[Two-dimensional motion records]
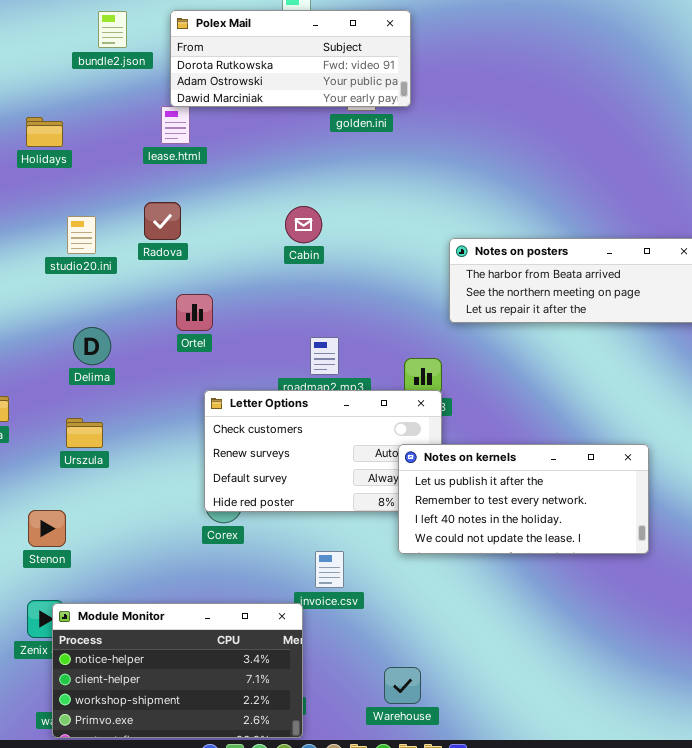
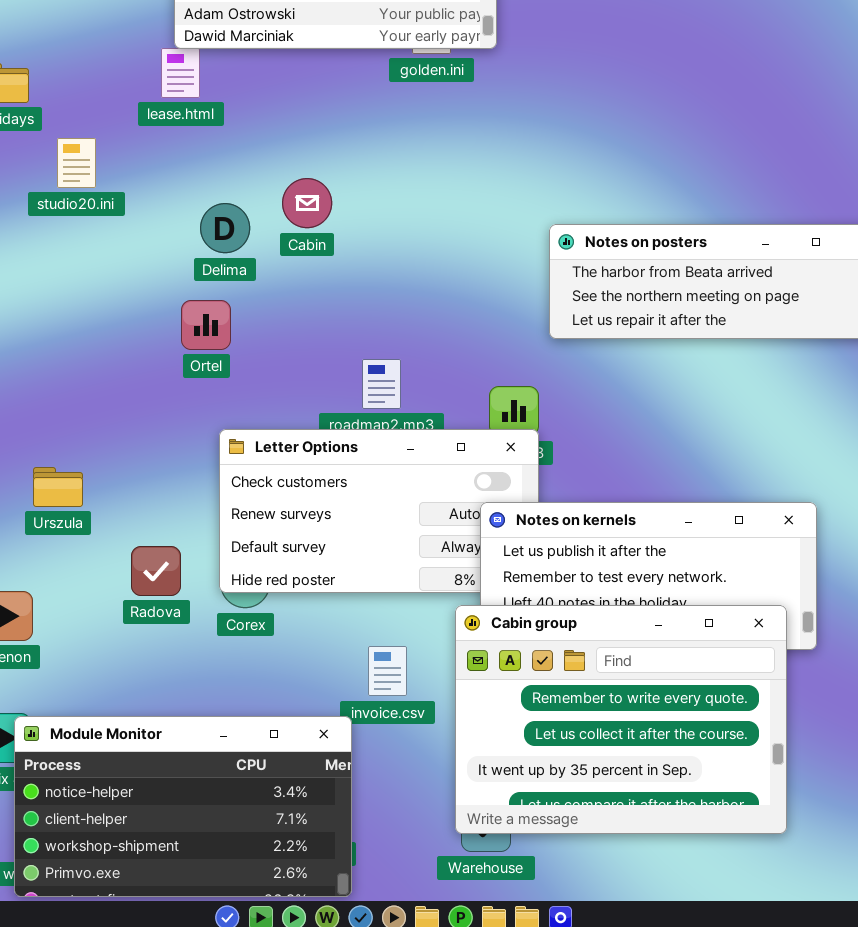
Radova: [144,202,181,240] -> [131,546,181,596], moved
Cabin: [285,206,322,243] -> [282,178,332,228], moved
studio20.ini: [67,216,96,254] -> [57,138,96,188], moved
Delima: [73,327,111,365] -> [200,203,250,253], moved
Cabin group: none -> [455,605,787,834], opened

| Exercise objective |
Whenever the string "moved" shows up in a line of the records, copy that line.

| Reply to the exercise |
Radova: [144,202,181,240] -> [131,546,181,596], moved
Cabin: [285,206,322,243] -> [282,178,332,228], moved
studio20.ini: [67,216,96,254] -> [57,138,96,188], moved
Delima: [73,327,111,365] -> [200,203,250,253], moved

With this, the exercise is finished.